## Start TASK INPUTS

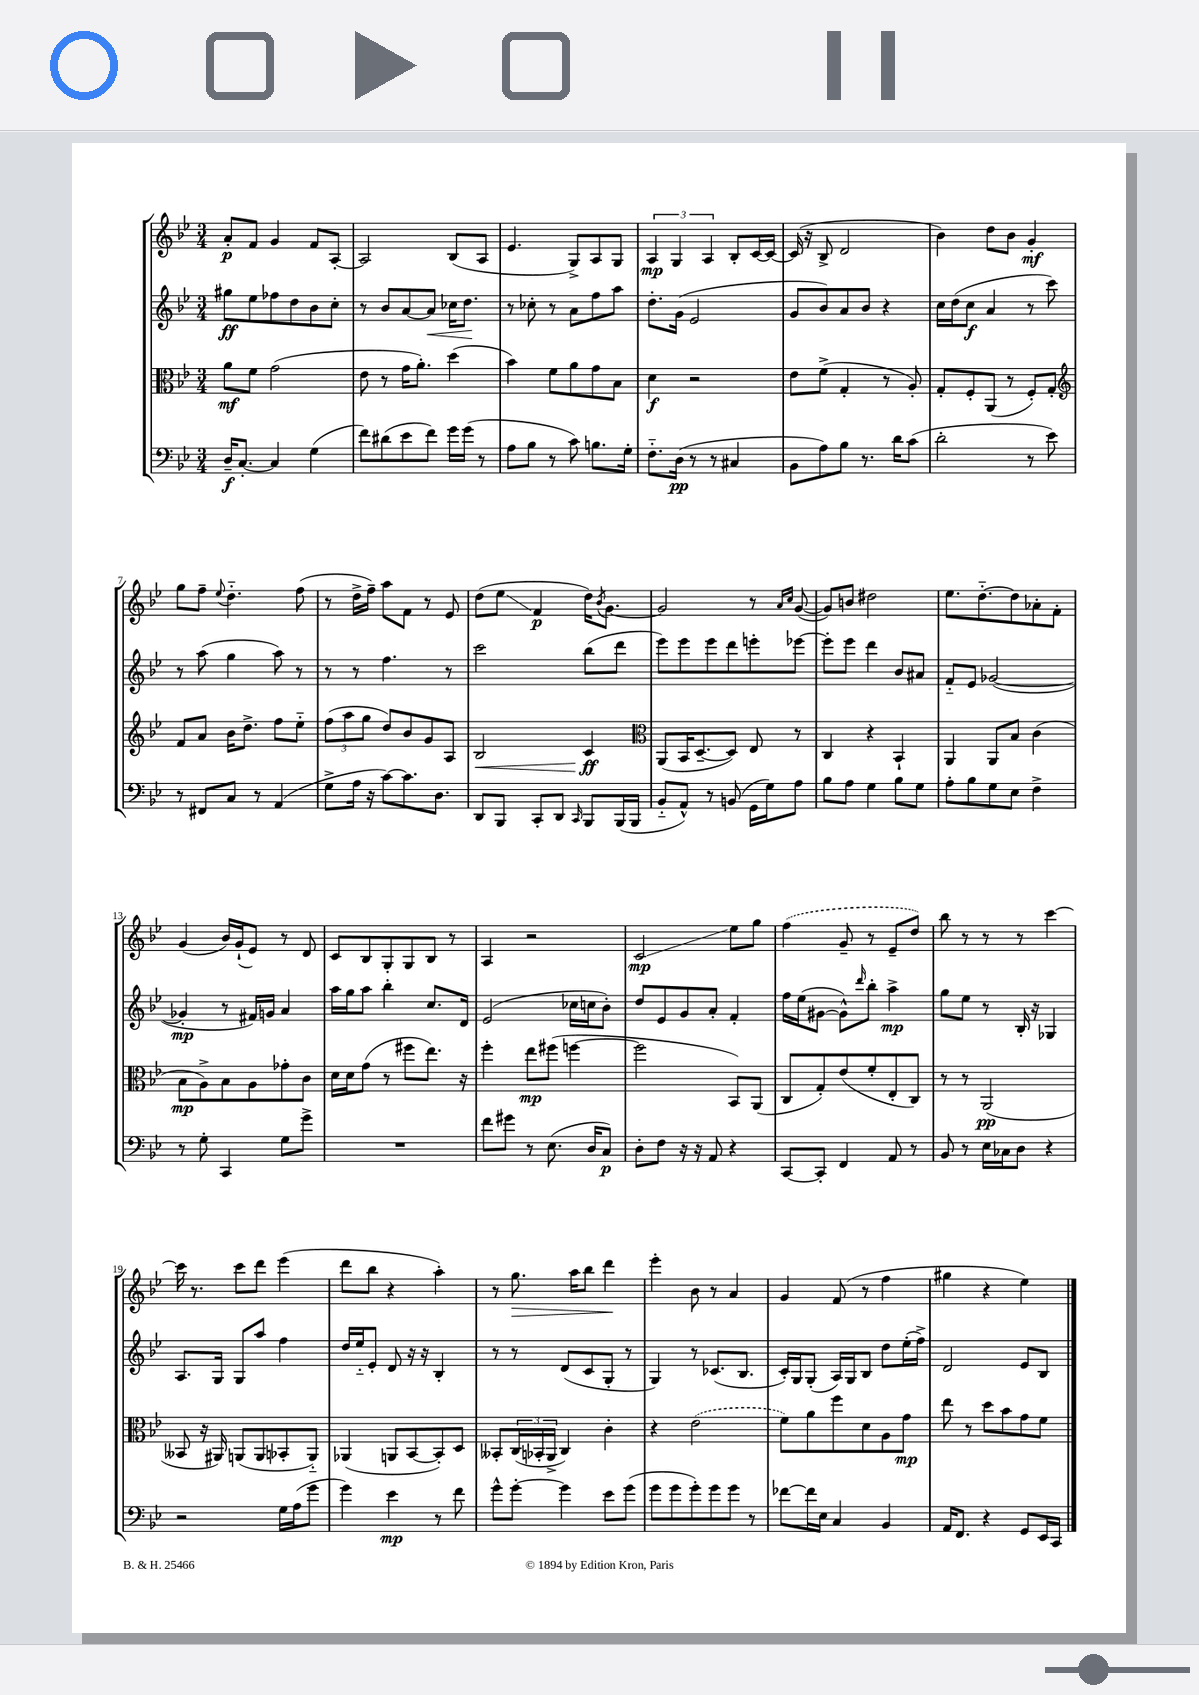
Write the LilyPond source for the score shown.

<<
\new StaffGroup <<
\new Staff = "s0" {
    \clef treble \key bes \major \numericTimeSignature \time 3/4
    a'8-.\p f'8 g'4 f'8 a8~-. |
    a2 bes8( a8 |
    ees'4. g8->) a8 g8 |
    \tuplet 3/2 { a4\mp g4 a4 } bes8-. c'16~ c'16~ |
    c'16( r16 bes8-> d'2 |
    bes'4) d''8 bes'8 g'4-.\mf |
    g''8 f''8-- \appoggiatura { ees''8 } d''4.-_ f''8( |
    r8 d''16-> f''16--) a''8 f'8 r8 ees'8 |
    d''8( ees''8\glissando f'4\p d''16) \acciaccatura { bes'8 } g'8.~ |
    g'2 r8 \grace { a'16 c''16 } g'8~( |
    g'8) b'8 dis''2 |
    ees''8. d''8.~-_ d''8 aes'8-. f'8-. |
    g'4( bes'16) g'16-!( ees'8) r8 d'8 |
    c'8 bes8 g8-. g8 bes8 r8 |
    a4 r2 |
    c'2\glissando\mp ees''8 g''8 |
    \once \slurDashed f''4( g'8-- r8 ees'8-- d''8) |
    bes''8 r8 r8 r8 c'''4~ |
    c'''16 r8. c'''8 d'''8 ees'''4( |
    d'''8 bes''8 r4 a''4-.) |
    r8 g''8.\> a''16 bes''8 d'''4\! |
    ees'''4-. bes'8 r8 a'4 |
    g'4 f'8( r8 f''4 |
    gis''4 r4 ees''4) \bar "|." |
}
\new Staff = "s1" {
    \clef treble \key bes \major \numericTimeSignature \time 3/4
    gis''8\ff ees''8 fes''8 d''8 bes'8 c''8-. |
    r8 bes'8 a'8~ a'8\< ces''16 d''8.\! |
    r8 ces''8-. r8 a'8 f''8 a''8 |
    d''8.-. g'16( ees'2 |
    g'8 bes'8) a'8 bes'8 r4 |
    c''16 d''16( c''8\f a'4 r8 c'''8) |
    r8 a''8( g''4 a''8) r8 |
    r8 r8 f''4. r8 |
    c'''2 bes''8( d'''8 |
    ees'''8) ees'''8 ees'''8 d'''8 e'''8-. ees'''8~ |
    ees'''8-. ees'''8 d'''4 bes'8 ais'8 |
    f'8-_ ees'8 ges'2~( |
    ges'4-.\mp r8 fis'16) g'16 a'4 |
    a''16 g''16 a''8 bes''4-. c''8. d'16 |
    ees'2( ces''16 c''16 bes'8-.) |
    d''8 ees'8 g'8 a'8-. f'4-. |
    f''16 ees''16( gis'8~ gis'8-^) \grace { d'''16 } bes''8-. a''4->\mp |
    g''8 ees''8 r8 bes16-. r16 ges4 |
    a8. g16 g8 a''8 f''4 |
    d''16 ees''16-_ ees'8-. d'8 r16 r16 bes4-. |
    r8 r8 d'8( c'8 g8-. r8 |
    g4) r8 ces'8.( bes8. |
    c'16-.) g16 g8-.( a16) g16 bes8 d''8 ees''16-.( f''16->) |
    d'2 ees'8 bes8 \bar "|." |
}
\new Staff = "s2" {
    \clef alto \key bes \major \numericTimeSignature \time 3/4
    a'8\mf f'8 g'2( |
    ees'8 r8 g'16 a'8.-.) d''4( |
    bes'4) f'8 a'8 g'8 bes8 |
    d'4\f r2 |
    ees'8 f'8->( g4-. r8 a8-.) |
    g8-. f8-. a,8( r8 f8-.) g8-. |
    \clef treble f'8 a'8 bes'16 d''8.-> f''8 ees''8-_ |
    \tuplet 3/2 { f''8( a''8 g''8 } d''8) bes'8 g'8 a8 |
    bes2\< c'4\ff\! |
    \clef alto a,8( bes,16 d8.~-- d8) ees8 r8 |
    c4 r4 bes,4-! |
    a,4 a,8 bes8 c'4( |
    bes8\mp a8->) bes8 a8 ges'8-. c'8 |
    d'16 d'16 g'8( r8 fis''8 ees''8.) r16 |
    f''4-. ees''8\mp fis''8( f''4~ |
    f''2 bes,8) a,8( |
    c8 g8-.) ees'8( f'8-. ees8-. c8) |
    r8 r8 a,2\pp( |
    beses,8 r16 ais,16) a,8( a,8 bes,8-. a,8-_) |
    aes,4( a,8 bes,8~ bes,8-.) d8 |
    beses,8-. \tuplet 3/2 { c16( bes,16-. a,16-> } c4) c'4-. |
    r4 \once \slurDashed ees'2( |
    f'8) a'8 f''8 d'8 a8 g'8\mp |
    ees''8 r8 d''8 bes'8 g'8 f'8 \bar "|." |
}
\new Staff = "s3" {
    \clef bass \key bes \major \numericTimeSignature \time 3/4
    d16--\f c8.~-. c4 g4( |
    f'8) dis'8( ees'8 f'8) g'16 g'16( r8 |
    a8 bes8 r8 c'8) b8. g16-. |
    f8.-_ d16\pp( r8 r8 cis4 |
    bes,8 a8) bes8 r8. d'16 c'8( |
    d'2-. r8 ees'8) |
    r8 fis,8 c8 r8 a,4( |
    g8-> a16 r16 c'8~) c'8. d8. |
    d,8 bes,,8 c,8-. d,8 \grace { c,16 } bes,,8 bes,,16( bes,,16 |
    bes,8-_ a,8-^) r8 b,8( g,16 g16) a8 |
    bes8 a8 g4 bes8 g8 |
    a8-. bes8 g8 ees8 f4-> |
    r8 g8-. c,4 g8 g'8-> |
    R2. |
    f'8 gis'8 r8 ees8.( d16 c8\p) |
    d8-. f8 r16 r16 a,8 r4 |
    c,8~ c,8-. f,4 a,8 r8 |
    bes,8 r8 ees16 ces16 d8 r4 |
    r2 g16 a16( g'8 |
    g'4) ees'4\mp r8 f'8 |
    g'8-^ g'8~-. g'4 ees'8 g'8( |
    g'8 g'8 g'8-.) g'8 g'8 r8 |
    fes'8~ fes'16 ees16 c4 bes,4 |
    a,16 f,8. r4 g,8 ees,16 c,16 \bar "|." |
}
>>
>>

## End TASK INPUTS

WRITTEN PROBLEM. How many lines in the entries above contain the string "time"? Case counts; reply with the number alone.

FINAL RESULT. 4